Where the records below begin, start copying, and stop after the line that contains "JOY pin VRX: SCL -> SDA"; reproduce every line exactly but omit pictures.

EXTRACTED RECORDS:
>>>>>

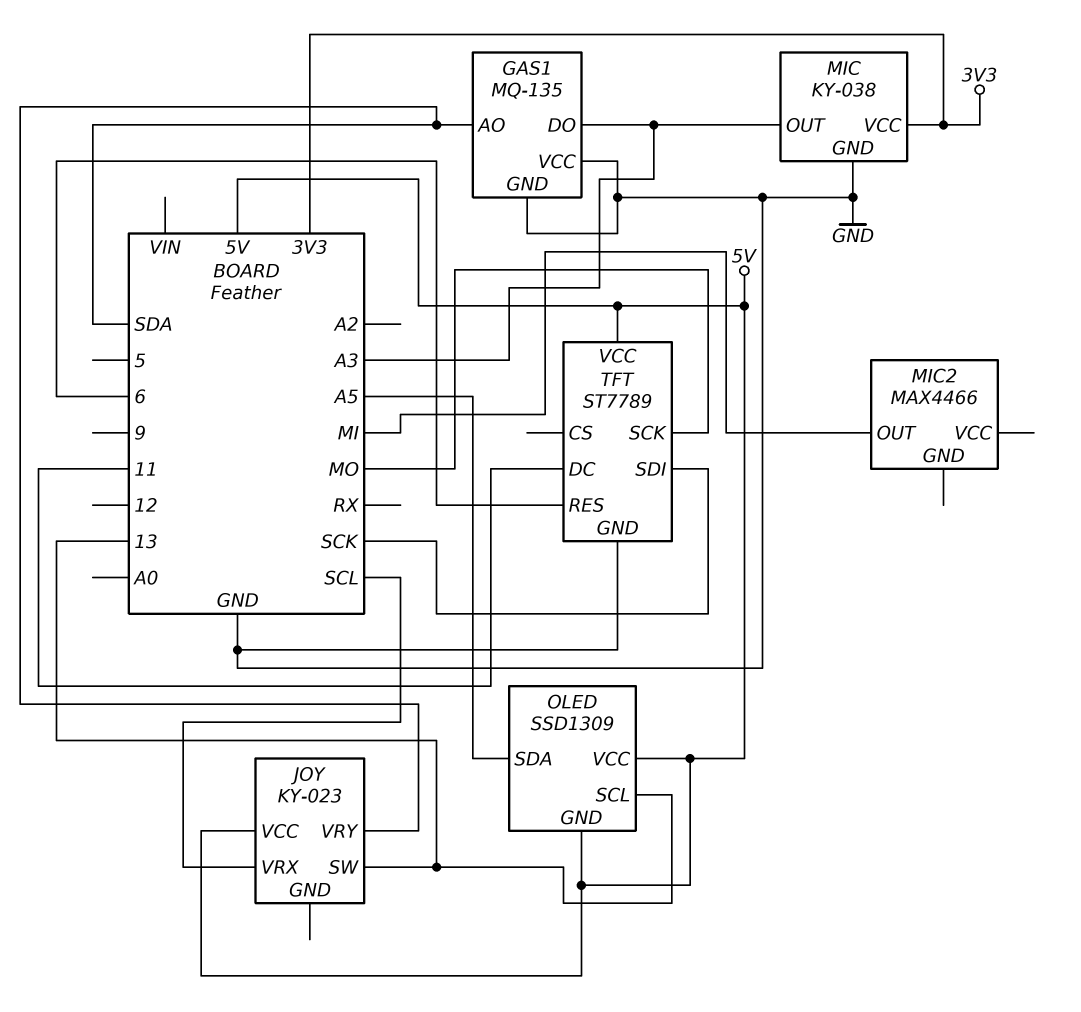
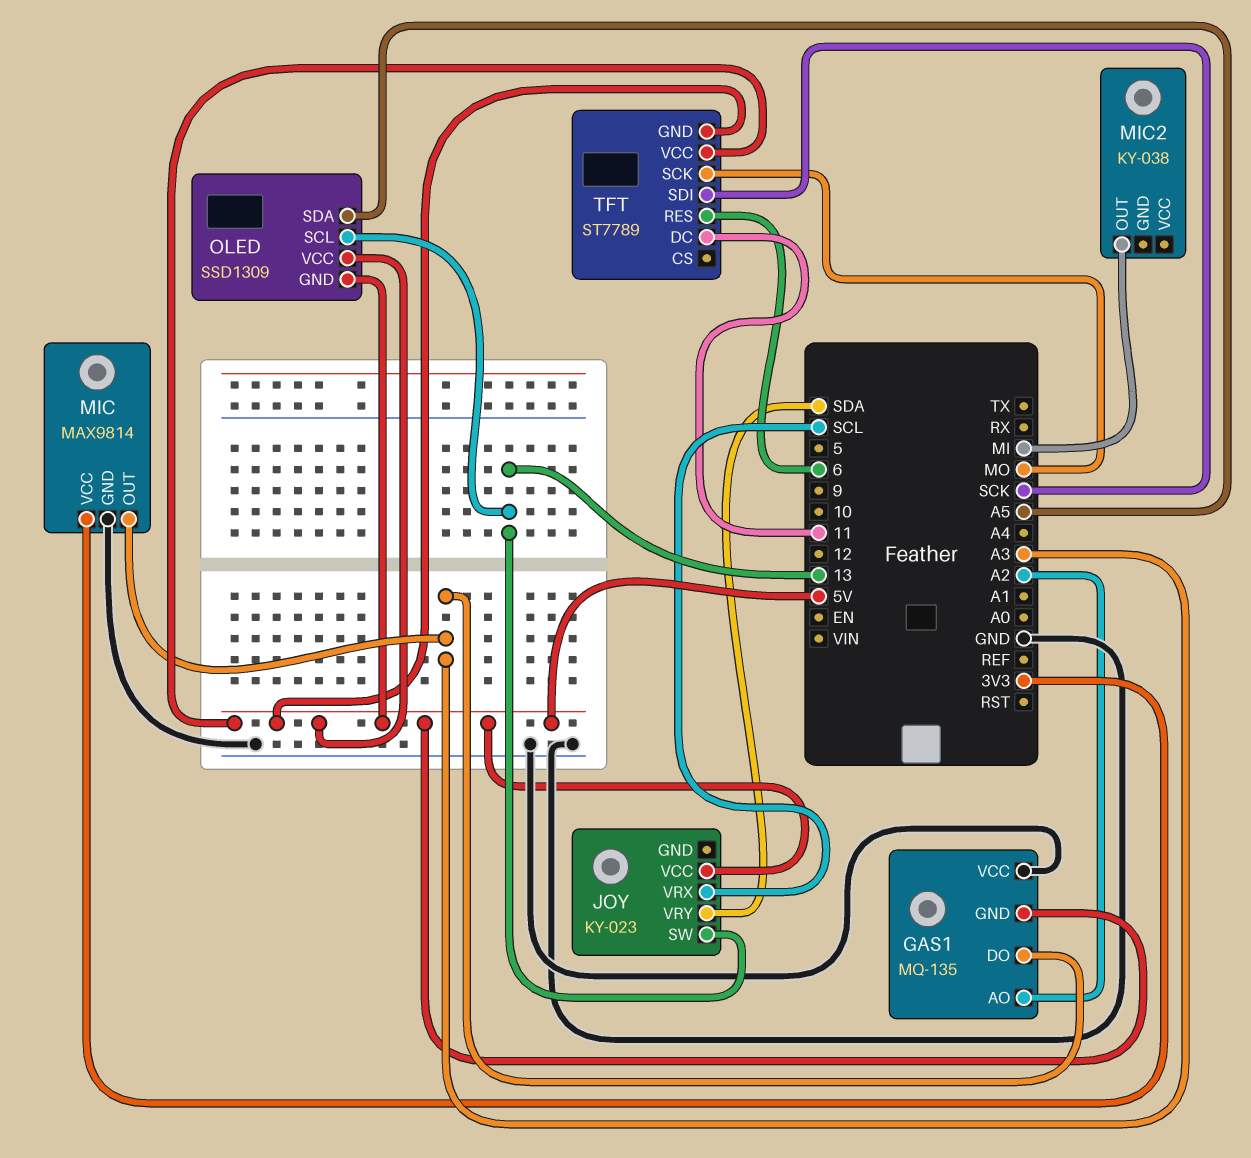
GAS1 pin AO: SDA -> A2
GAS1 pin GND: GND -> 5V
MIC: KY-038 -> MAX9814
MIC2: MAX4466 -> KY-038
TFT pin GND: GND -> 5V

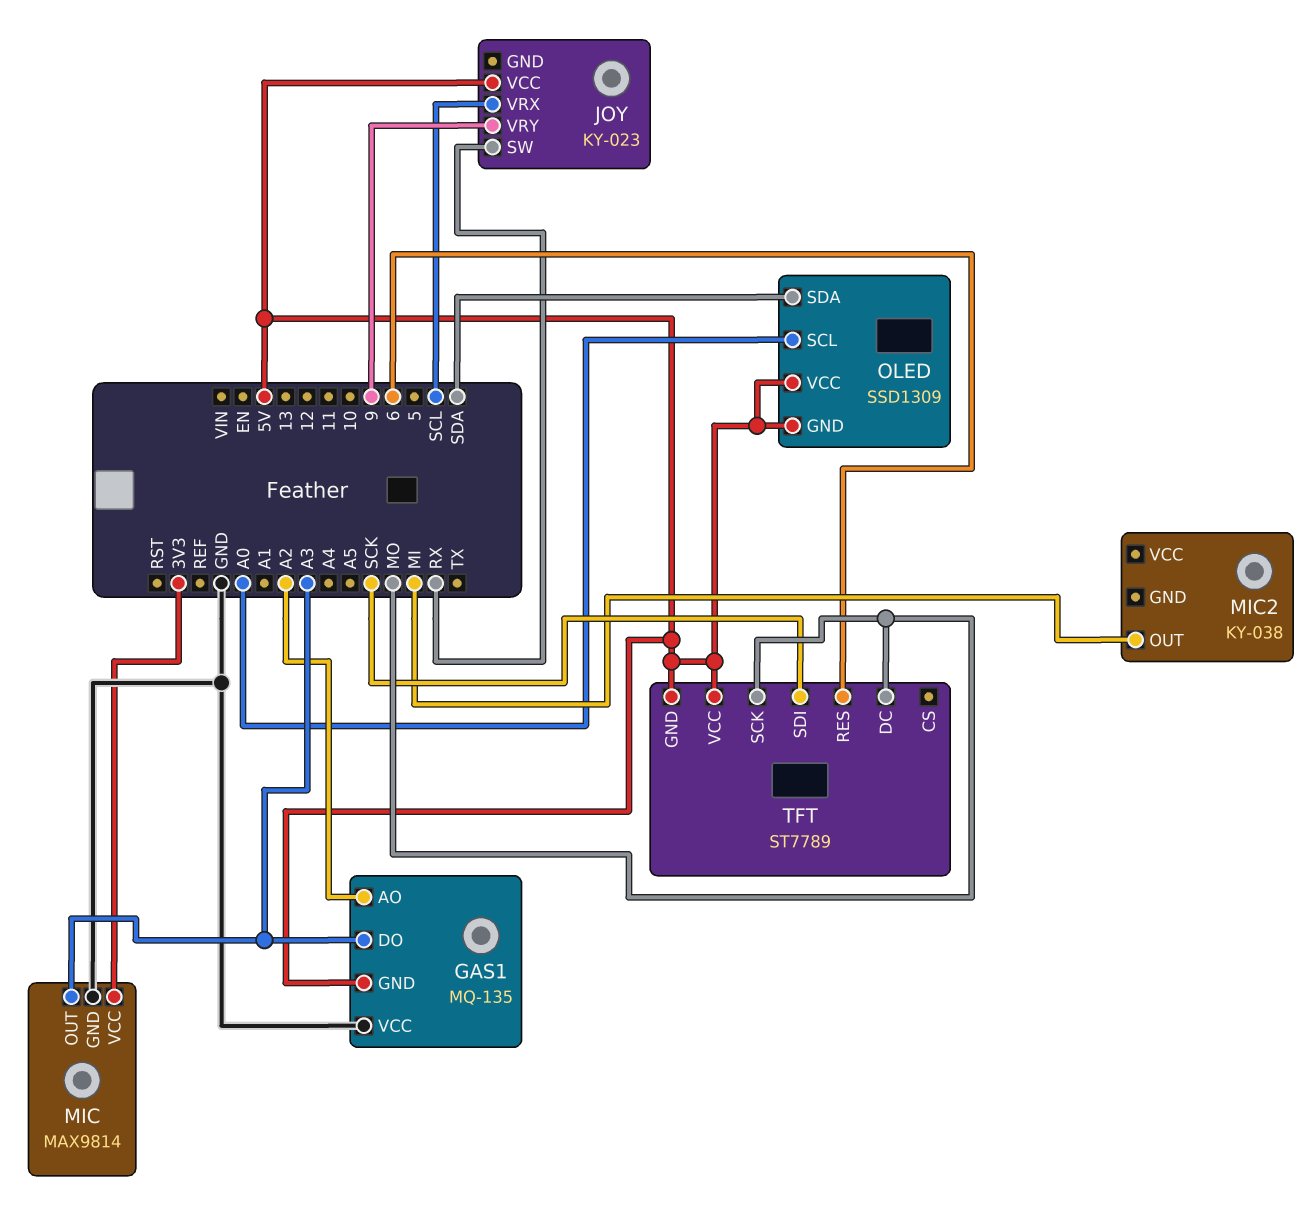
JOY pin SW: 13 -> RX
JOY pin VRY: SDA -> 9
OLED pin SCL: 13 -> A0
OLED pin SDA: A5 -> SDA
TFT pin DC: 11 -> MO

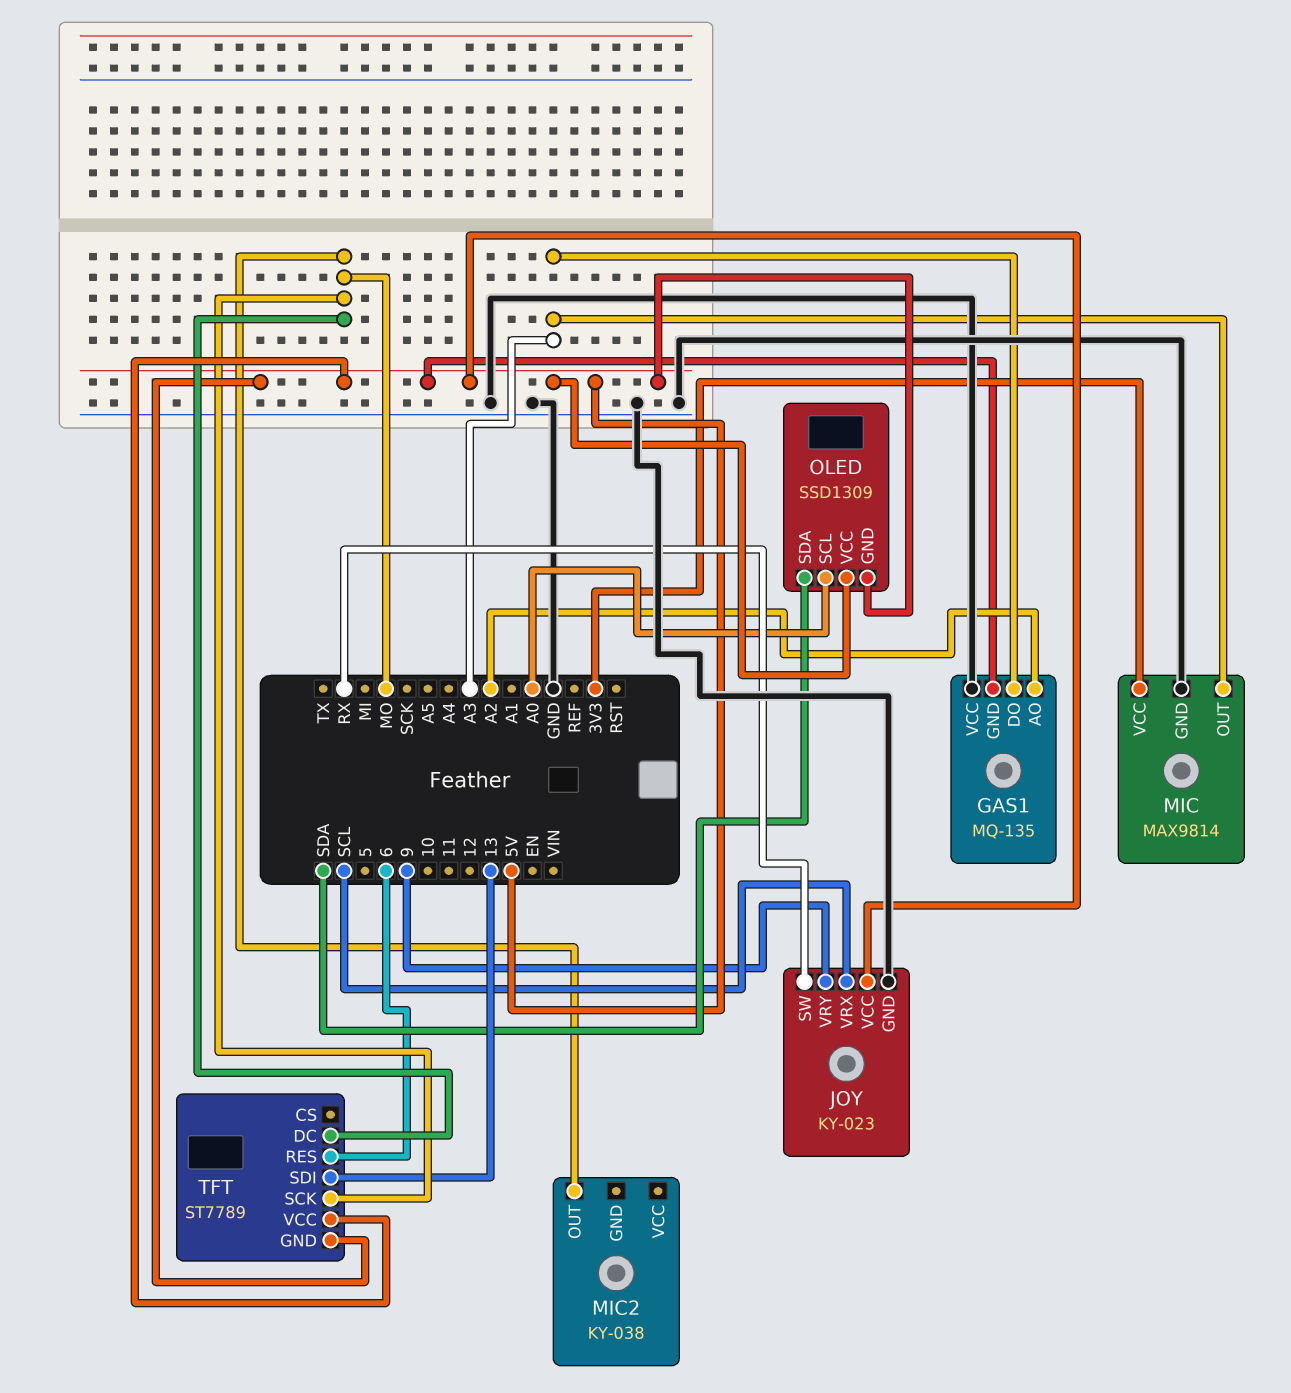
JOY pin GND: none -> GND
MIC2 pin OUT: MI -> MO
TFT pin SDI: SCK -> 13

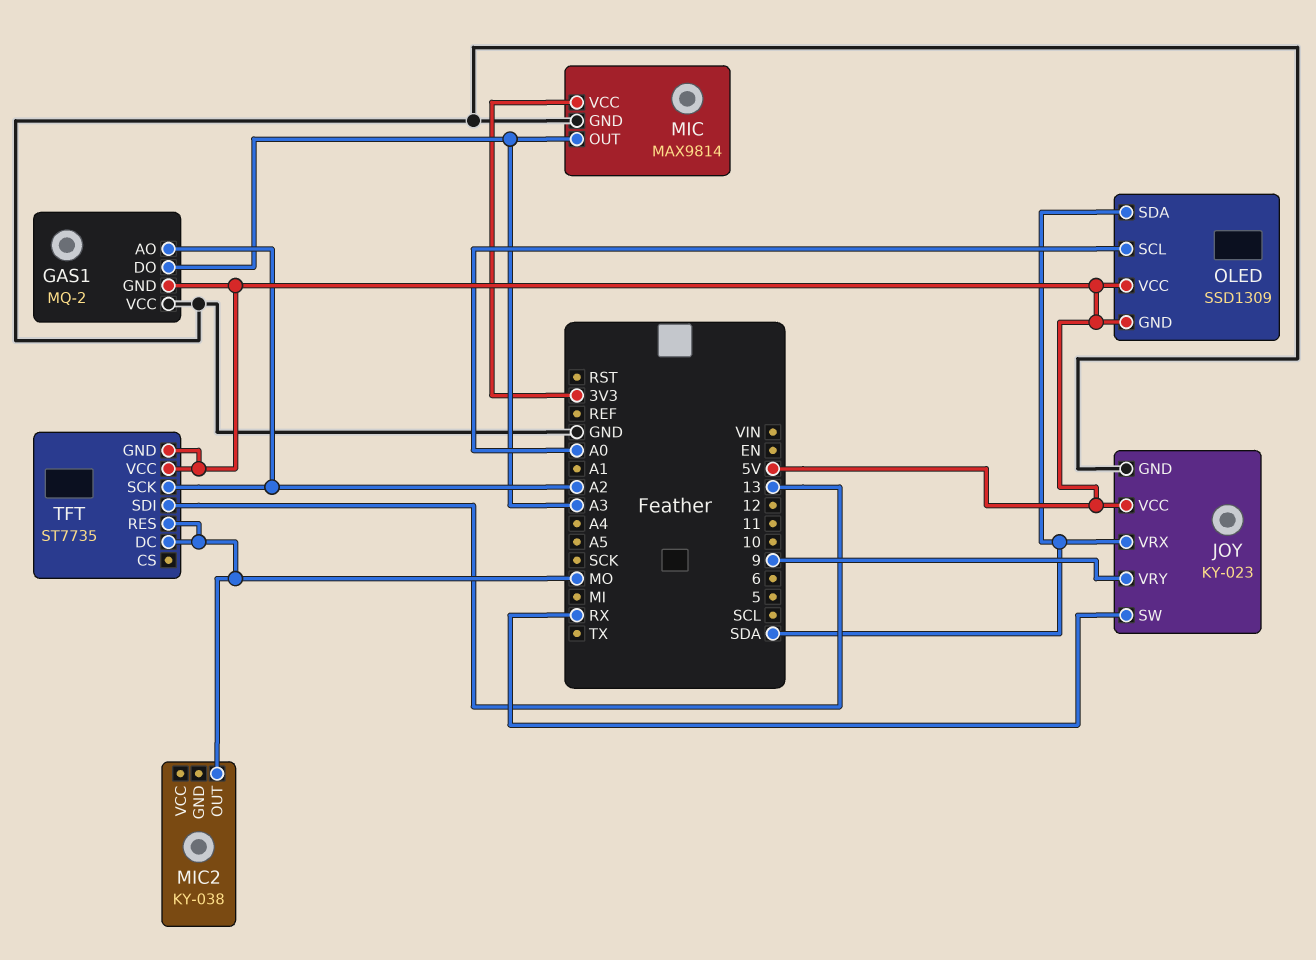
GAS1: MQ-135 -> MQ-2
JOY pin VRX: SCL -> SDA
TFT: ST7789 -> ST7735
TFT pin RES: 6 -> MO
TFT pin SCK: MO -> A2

<<<<<

WORKED SOLUTION:
GAS1 pin AO: SDA -> A2
GAS1 pin GND: GND -> 5V
MIC: KY-038 -> MAX9814
MIC2: MAX4466 -> KY-038
TFT pin GND: GND -> 5V

JOY pin SW: 13 -> RX
JOY pin VRY: SDA -> 9
OLED pin SCL: 13 -> A0
OLED pin SDA: A5 -> SDA
TFT pin DC: 11 -> MO

JOY pin GND: none -> GND
MIC2 pin OUT: MI -> MO
TFT pin SDI: SCK -> 13

GAS1: MQ-135 -> MQ-2
JOY pin VRX: SCL -> SDA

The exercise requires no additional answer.